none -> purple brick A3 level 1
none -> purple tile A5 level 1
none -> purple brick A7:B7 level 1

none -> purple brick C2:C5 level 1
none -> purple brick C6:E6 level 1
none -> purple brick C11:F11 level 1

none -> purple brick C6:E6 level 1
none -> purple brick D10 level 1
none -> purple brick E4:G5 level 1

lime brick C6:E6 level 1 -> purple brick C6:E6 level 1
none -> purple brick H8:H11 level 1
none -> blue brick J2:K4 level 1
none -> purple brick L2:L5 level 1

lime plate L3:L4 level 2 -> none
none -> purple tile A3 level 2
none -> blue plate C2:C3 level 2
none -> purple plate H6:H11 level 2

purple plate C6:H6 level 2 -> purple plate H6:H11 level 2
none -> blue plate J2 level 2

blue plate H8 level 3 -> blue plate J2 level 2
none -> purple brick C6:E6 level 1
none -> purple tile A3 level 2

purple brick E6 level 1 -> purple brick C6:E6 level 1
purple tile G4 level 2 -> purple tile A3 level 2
===
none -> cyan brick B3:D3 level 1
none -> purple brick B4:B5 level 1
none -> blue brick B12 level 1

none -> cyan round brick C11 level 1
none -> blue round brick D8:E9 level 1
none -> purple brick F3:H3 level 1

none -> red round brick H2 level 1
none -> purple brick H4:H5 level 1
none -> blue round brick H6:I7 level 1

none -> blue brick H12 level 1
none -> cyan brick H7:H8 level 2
===
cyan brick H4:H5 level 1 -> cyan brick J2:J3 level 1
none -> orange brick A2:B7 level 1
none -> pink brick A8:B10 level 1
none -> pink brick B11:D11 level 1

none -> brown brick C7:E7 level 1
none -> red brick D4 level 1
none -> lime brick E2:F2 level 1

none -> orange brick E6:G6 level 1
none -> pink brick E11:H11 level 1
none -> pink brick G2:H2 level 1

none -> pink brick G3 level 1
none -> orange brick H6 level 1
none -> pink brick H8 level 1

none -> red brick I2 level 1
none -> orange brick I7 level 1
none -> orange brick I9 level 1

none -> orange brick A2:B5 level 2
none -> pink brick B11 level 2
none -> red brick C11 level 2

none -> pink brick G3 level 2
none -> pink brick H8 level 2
===
▶ _Required work_
Scan the records for the word "round" and copy every line where it is found.

▶ _Task response_
none -> cyan round brick C11 level 1
none -> blue round brick D8:E9 level 1
none -> red round brick H2 level 1
none -> blue round brick H6:I7 level 1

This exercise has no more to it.